**About this task**: Keep the wording of each record exactly the same when you repeat it, and leave out pictures.

[Revision tracking records]

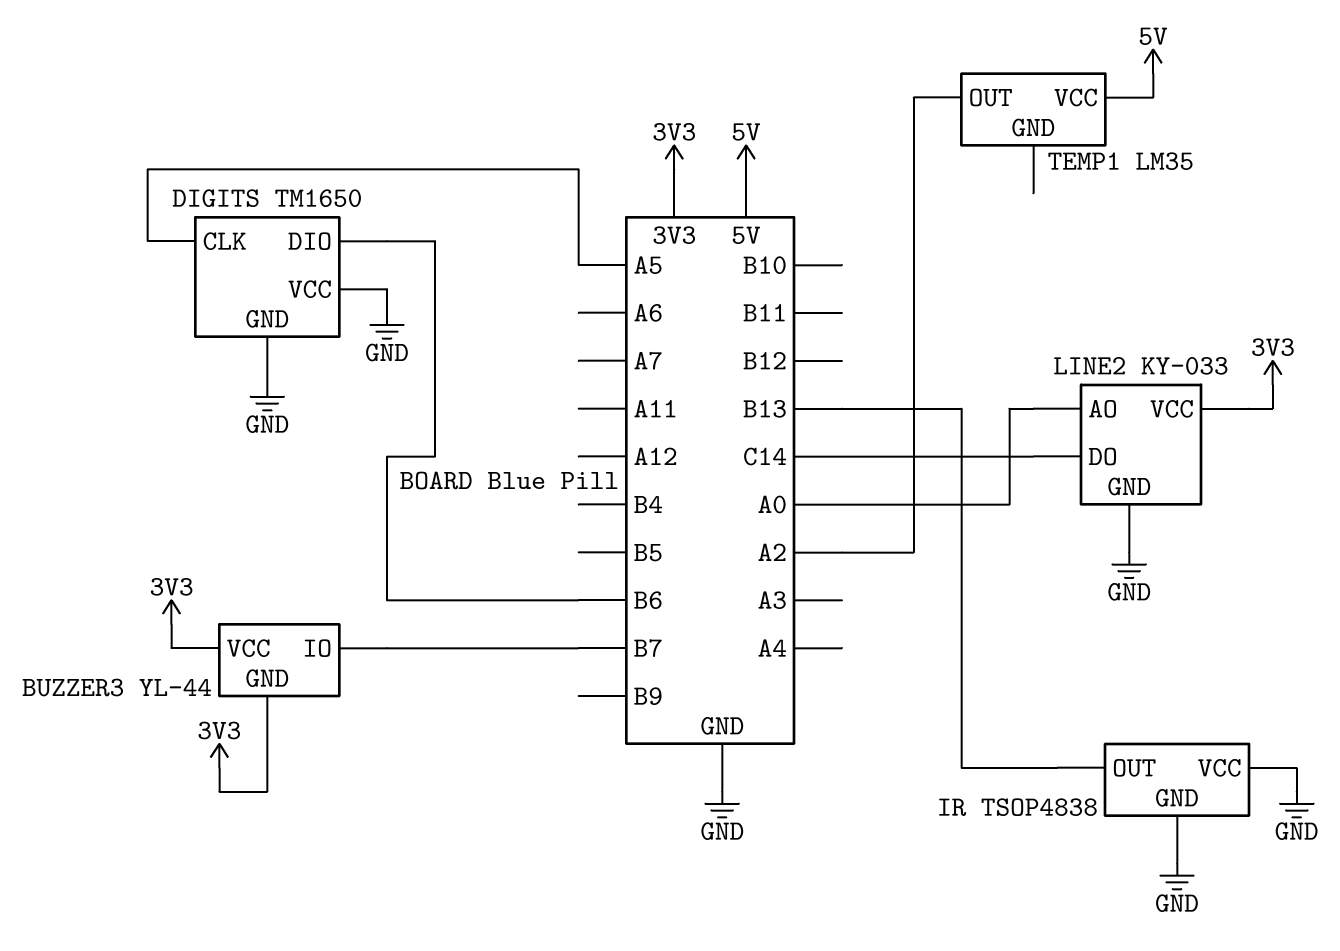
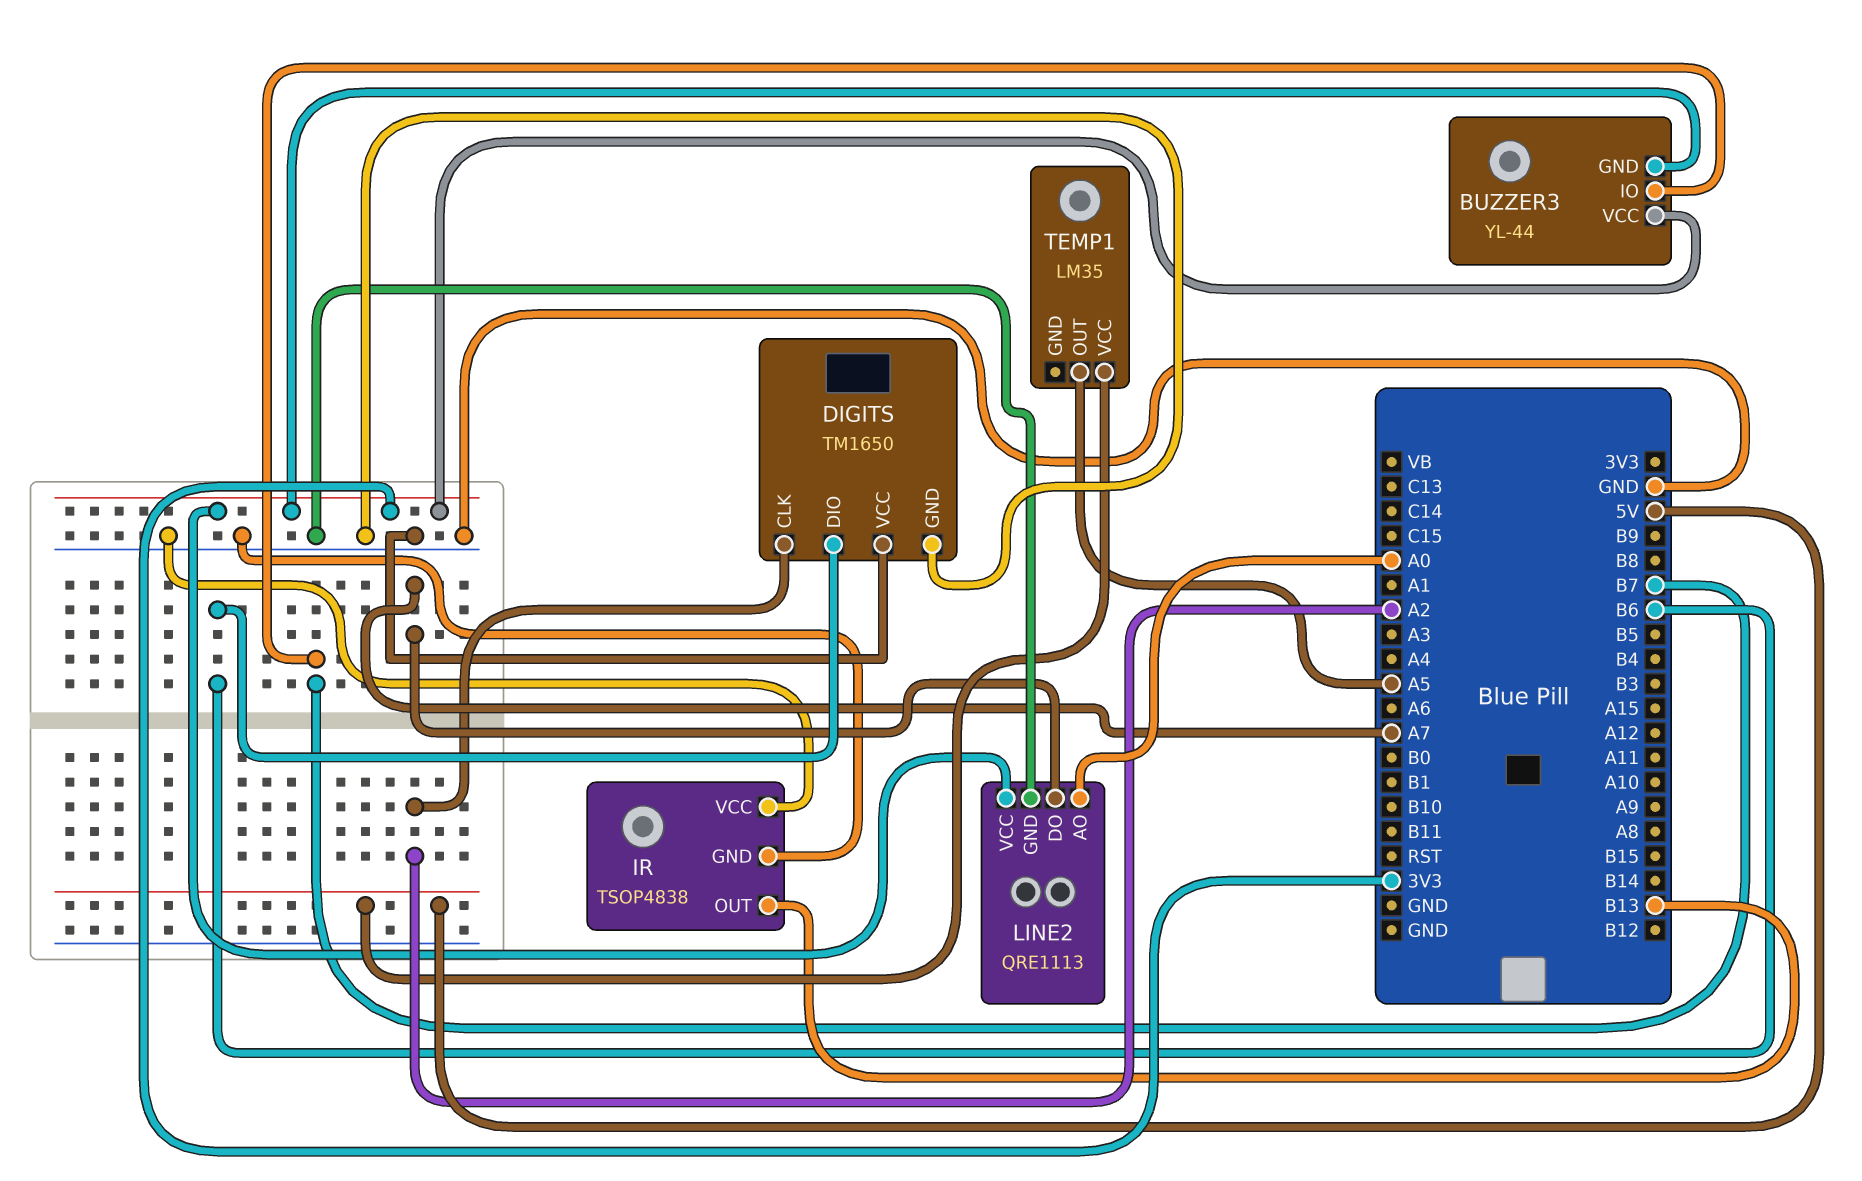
DIGITS pin CLK: A5 -> A2
LINE2: KY-033 -> QRE1113
LINE2 pin DO: C14 -> A7
TEMP1 pin OUT: A2 -> A5

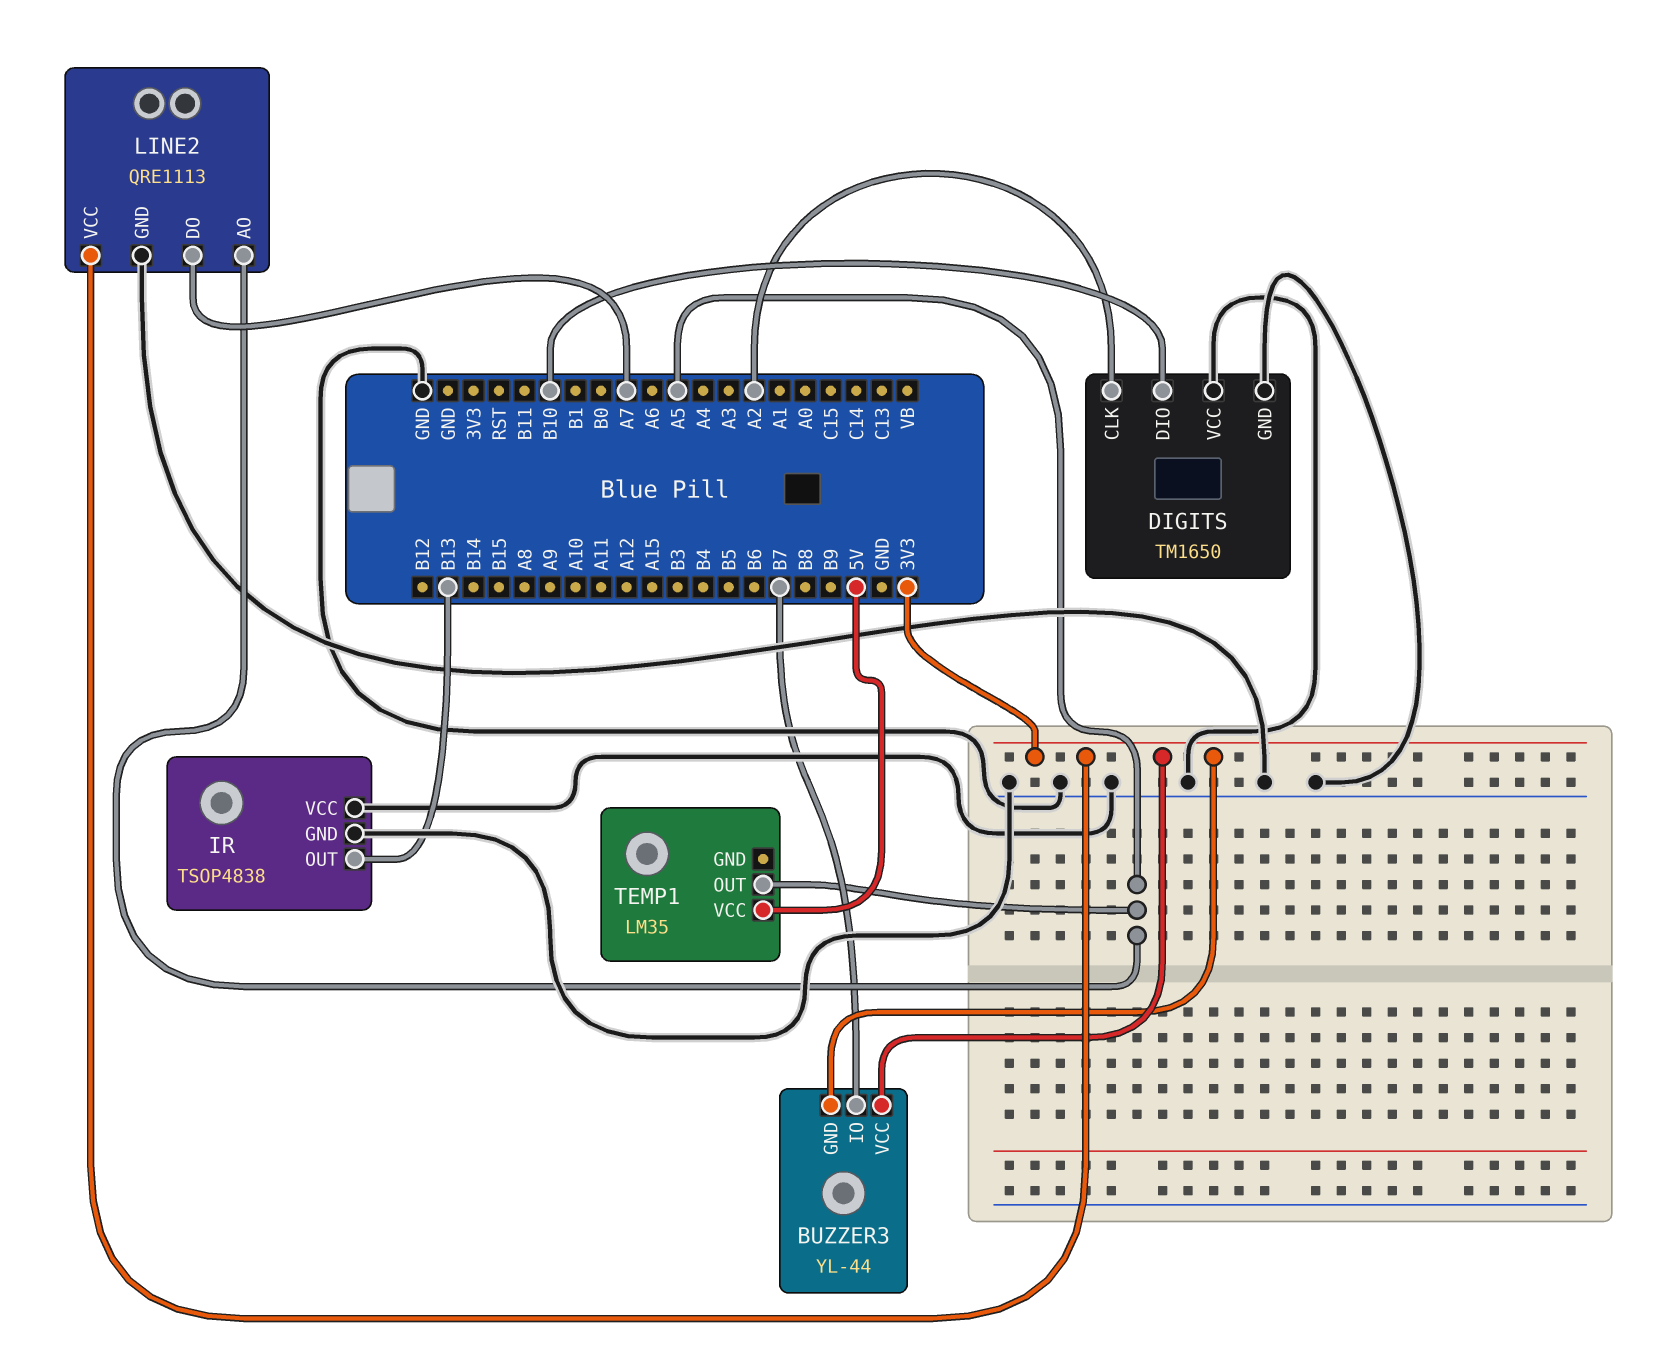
DIGITS pin DIO: B6 -> B10
LINE2 pin AO: A0 -> A5

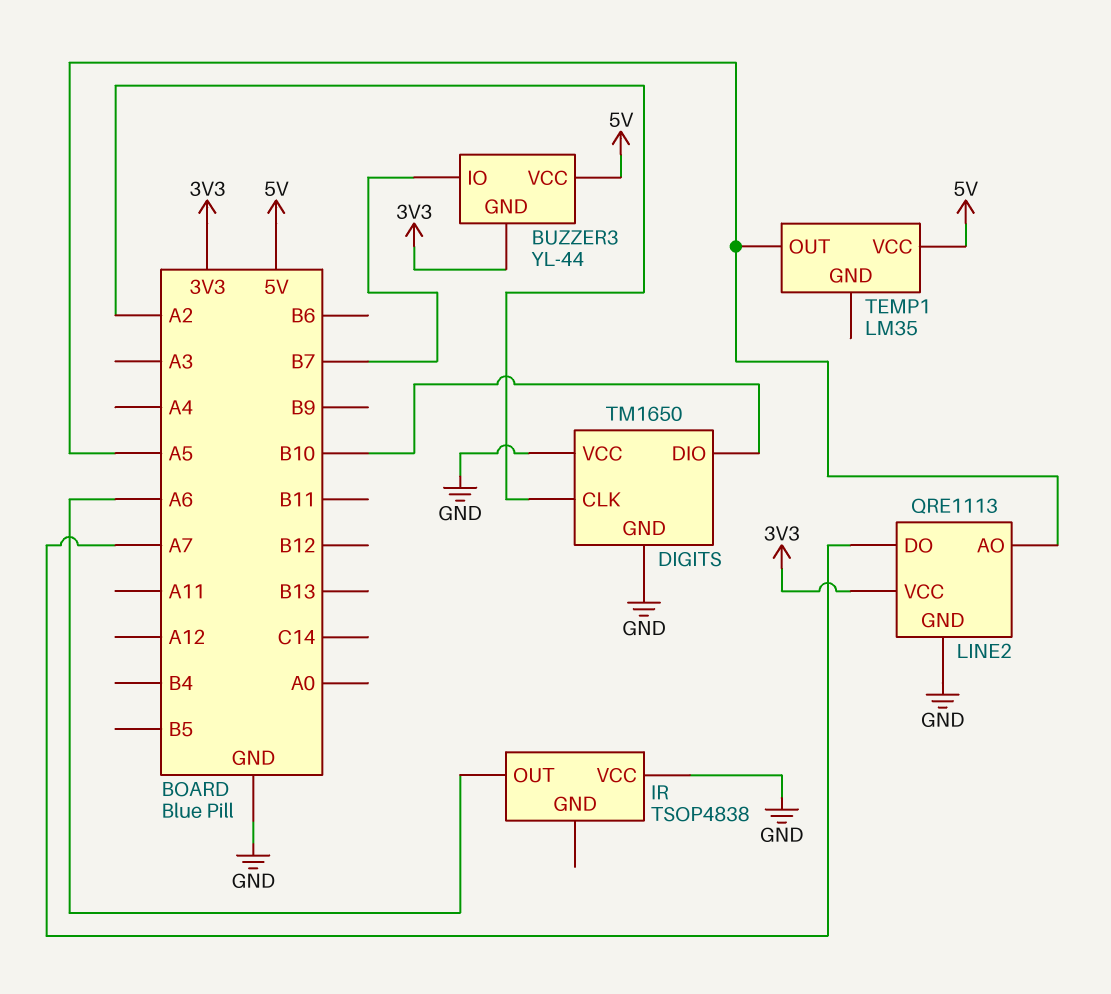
BUZZER3 pin VCC: 3V3 -> 5V
IR pin GND: GND -> none
IR pin OUT: B13 -> A6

**Solution**:
DIGITS pin CLK: A5 -> A2
LINE2: KY-033 -> QRE1113
LINE2 pin DO: C14 -> A7
TEMP1 pin OUT: A2 -> A5

DIGITS pin DIO: B6 -> B10
LINE2 pin AO: A0 -> A5

BUZZER3 pin VCC: 3V3 -> 5V
IR pin GND: GND -> none
IR pin OUT: B13 -> A6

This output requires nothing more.